TASK BRIEF
Reproduce exactly the lines of the material beneath, from the line that contains "blue pentagon: moved 1 px left, 10 px down" to the line that contains "blue line: rotated 18 degrees clockwise", both included, and no other lines.

=== Section Start ===

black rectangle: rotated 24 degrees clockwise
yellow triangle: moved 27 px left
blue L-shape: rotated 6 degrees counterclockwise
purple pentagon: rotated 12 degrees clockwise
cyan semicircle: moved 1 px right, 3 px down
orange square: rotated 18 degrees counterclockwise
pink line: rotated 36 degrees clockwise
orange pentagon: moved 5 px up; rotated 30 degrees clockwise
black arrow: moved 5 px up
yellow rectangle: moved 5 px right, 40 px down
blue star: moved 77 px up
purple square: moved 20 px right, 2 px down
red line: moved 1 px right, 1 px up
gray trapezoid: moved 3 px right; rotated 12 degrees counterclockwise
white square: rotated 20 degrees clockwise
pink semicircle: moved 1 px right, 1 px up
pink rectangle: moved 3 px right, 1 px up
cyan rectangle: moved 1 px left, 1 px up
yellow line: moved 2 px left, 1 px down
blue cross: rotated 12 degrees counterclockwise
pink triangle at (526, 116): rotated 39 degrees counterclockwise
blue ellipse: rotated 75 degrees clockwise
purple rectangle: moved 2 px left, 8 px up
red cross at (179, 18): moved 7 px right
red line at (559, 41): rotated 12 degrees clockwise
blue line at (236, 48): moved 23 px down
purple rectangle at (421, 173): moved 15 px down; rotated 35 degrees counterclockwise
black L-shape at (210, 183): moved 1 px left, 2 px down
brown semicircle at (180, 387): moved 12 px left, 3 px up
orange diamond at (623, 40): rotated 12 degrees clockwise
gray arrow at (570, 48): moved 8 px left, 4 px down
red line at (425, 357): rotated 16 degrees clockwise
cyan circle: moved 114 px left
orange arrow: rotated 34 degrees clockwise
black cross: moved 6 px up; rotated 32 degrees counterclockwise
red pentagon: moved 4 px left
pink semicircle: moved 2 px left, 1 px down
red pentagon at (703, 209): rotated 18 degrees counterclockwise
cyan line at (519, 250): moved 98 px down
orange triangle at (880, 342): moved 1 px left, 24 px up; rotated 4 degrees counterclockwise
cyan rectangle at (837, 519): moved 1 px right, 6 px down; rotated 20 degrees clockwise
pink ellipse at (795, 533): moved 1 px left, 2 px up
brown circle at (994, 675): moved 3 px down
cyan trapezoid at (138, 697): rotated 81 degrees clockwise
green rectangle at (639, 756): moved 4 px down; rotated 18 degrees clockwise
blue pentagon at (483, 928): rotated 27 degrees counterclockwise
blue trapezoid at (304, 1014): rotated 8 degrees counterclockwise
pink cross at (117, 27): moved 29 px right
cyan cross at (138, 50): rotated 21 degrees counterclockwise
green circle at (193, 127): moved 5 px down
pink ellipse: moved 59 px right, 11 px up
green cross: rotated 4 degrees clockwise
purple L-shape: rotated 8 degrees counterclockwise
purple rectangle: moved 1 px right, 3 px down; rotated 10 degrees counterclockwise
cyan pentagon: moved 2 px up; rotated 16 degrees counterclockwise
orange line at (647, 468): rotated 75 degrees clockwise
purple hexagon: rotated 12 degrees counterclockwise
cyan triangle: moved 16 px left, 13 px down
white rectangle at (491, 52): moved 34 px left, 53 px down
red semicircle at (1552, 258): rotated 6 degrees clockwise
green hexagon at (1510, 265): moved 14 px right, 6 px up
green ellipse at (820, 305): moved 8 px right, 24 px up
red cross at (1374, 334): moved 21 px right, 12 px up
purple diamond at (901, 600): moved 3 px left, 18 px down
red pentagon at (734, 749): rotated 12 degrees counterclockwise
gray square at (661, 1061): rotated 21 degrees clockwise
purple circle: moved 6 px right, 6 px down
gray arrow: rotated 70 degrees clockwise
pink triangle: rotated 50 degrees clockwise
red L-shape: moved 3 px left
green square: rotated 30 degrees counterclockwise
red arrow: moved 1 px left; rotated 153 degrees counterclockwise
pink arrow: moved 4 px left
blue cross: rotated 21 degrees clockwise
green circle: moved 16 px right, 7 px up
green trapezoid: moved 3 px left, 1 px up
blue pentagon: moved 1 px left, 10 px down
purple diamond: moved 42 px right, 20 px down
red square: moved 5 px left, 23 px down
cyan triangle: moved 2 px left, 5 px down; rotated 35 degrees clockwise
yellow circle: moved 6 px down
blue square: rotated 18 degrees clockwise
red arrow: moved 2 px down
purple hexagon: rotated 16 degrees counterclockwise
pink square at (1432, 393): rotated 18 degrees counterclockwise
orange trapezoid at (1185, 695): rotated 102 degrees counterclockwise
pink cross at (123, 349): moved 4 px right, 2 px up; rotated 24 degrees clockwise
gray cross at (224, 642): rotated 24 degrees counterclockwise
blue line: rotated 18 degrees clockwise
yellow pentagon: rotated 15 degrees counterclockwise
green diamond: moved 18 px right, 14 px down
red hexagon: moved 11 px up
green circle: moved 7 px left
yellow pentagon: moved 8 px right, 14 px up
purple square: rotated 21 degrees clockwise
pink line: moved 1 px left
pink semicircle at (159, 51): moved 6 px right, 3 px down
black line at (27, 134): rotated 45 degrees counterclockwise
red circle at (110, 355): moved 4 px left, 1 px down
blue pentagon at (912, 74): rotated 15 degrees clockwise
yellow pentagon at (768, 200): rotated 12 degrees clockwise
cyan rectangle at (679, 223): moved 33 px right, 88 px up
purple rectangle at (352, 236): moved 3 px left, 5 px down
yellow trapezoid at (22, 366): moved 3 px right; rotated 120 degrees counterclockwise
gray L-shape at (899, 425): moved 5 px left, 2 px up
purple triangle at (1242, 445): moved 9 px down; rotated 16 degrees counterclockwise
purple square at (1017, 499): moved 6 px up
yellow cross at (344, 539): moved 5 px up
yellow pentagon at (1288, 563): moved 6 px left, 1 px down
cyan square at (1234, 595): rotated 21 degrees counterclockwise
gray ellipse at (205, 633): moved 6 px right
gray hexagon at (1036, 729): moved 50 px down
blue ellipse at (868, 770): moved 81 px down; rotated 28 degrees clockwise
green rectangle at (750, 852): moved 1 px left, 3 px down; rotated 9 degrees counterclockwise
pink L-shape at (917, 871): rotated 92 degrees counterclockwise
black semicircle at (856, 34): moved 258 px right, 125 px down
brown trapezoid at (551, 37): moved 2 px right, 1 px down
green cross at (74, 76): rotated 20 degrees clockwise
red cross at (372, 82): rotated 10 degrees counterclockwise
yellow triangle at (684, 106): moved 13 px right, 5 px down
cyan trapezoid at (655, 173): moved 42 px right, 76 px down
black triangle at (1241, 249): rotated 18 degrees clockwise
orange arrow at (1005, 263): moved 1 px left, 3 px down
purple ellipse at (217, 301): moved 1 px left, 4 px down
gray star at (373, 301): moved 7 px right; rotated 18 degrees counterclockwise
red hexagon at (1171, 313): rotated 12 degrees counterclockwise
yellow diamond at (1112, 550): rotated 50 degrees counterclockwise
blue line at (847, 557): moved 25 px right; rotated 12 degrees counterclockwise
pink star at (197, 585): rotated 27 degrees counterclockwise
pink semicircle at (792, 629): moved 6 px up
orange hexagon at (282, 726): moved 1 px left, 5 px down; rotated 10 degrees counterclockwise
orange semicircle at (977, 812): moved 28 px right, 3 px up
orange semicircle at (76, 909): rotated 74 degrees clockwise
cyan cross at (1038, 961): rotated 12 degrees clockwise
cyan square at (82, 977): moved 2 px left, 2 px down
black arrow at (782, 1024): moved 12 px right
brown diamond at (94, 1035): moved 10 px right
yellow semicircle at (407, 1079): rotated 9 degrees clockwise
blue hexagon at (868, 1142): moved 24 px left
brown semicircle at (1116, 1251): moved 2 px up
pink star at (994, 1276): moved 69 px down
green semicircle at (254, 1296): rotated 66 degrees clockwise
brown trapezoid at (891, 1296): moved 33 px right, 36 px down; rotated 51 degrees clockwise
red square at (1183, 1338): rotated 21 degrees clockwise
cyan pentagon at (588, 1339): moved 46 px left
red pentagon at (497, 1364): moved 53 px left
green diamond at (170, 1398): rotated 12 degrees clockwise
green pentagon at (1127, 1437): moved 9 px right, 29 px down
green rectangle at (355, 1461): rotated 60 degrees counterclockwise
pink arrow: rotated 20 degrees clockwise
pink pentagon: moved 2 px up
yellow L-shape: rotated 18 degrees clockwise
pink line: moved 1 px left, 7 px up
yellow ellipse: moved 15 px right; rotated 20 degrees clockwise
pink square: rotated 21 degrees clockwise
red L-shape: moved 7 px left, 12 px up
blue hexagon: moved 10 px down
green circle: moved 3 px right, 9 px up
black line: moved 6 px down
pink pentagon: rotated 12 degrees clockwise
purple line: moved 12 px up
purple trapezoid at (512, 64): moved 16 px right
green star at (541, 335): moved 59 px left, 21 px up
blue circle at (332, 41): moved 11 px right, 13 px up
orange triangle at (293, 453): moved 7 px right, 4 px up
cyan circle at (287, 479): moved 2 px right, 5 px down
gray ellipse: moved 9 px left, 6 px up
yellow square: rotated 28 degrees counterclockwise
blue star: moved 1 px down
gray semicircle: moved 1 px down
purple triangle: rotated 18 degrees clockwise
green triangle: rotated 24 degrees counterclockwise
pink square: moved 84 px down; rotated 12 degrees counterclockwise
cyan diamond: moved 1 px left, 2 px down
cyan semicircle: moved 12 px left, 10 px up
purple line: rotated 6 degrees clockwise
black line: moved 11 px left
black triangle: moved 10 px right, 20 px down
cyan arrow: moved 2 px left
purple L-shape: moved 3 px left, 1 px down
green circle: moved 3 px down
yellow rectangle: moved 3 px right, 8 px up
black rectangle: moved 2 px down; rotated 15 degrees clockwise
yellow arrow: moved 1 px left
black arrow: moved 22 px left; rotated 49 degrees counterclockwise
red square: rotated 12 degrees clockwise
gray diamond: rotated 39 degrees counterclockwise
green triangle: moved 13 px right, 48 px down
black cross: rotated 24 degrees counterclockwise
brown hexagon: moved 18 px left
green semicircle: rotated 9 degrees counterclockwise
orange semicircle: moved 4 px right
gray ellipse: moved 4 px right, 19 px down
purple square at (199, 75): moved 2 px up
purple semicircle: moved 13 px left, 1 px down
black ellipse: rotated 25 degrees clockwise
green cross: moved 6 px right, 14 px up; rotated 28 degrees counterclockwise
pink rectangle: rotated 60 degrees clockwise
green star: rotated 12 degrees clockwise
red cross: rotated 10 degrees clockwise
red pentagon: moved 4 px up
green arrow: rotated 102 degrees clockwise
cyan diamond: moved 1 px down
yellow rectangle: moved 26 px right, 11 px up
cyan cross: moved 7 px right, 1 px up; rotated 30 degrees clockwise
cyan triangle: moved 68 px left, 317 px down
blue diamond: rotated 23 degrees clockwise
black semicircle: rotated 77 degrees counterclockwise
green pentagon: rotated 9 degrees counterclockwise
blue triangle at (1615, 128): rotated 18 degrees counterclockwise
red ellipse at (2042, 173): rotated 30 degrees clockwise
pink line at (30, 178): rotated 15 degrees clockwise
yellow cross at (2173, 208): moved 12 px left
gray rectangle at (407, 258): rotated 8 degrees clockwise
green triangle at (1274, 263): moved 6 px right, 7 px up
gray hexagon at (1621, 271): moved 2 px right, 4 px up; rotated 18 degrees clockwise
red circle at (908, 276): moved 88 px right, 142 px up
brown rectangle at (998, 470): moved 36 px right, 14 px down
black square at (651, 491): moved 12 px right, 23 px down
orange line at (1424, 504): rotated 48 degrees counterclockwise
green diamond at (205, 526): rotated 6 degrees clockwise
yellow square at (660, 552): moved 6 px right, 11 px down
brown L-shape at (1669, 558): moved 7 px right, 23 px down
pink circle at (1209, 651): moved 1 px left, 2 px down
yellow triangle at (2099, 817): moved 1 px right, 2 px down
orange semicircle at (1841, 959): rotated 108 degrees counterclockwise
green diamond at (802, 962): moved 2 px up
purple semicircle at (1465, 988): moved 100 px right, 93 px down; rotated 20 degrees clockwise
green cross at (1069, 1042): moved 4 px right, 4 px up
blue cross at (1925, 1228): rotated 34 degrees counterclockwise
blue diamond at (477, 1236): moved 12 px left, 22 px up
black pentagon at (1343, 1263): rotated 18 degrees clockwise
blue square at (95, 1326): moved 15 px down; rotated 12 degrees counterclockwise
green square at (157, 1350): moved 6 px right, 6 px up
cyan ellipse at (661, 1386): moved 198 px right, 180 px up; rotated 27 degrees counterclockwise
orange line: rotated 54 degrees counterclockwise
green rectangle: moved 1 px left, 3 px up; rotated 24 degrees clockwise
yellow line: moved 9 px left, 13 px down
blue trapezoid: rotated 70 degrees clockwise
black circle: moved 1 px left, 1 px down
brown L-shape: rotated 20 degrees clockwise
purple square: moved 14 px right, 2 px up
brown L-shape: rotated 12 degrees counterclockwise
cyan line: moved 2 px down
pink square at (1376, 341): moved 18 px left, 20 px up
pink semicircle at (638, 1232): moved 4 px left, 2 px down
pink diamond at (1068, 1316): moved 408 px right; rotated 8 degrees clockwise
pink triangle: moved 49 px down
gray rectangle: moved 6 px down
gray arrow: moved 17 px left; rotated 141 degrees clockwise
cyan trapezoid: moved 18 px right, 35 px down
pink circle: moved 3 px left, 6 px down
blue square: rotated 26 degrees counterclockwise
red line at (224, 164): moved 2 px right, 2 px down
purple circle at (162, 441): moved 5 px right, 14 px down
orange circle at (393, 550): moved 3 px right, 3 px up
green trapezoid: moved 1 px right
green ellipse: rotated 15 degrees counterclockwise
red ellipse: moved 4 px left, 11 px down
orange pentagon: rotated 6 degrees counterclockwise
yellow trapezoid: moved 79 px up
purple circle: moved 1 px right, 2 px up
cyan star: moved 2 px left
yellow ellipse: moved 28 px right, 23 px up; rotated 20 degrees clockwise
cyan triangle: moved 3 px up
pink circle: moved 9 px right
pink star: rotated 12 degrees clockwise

=== Section End ===

SOLUTION
blue pentagon: moved 1 px left, 10 px down
purple diamond: moved 42 px right, 20 px down
red square: moved 5 px left, 23 px down
cyan triangle: moved 2 px left, 5 px down; rotated 35 degrees clockwise
yellow circle: moved 6 px down
blue square: rotated 18 degrees clockwise
red arrow: moved 2 px down
purple hexagon: rotated 16 degrees counterclockwise
pink square at (1432, 393): rotated 18 degrees counterclockwise
orange trapezoid at (1185, 695): rotated 102 degrees counterclockwise
pink cross at (123, 349): moved 4 px right, 2 px up; rotated 24 degrees clockwise
gray cross at (224, 642): rotated 24 degrees counterclockwise
blue line: rotated 18 degrees clockwise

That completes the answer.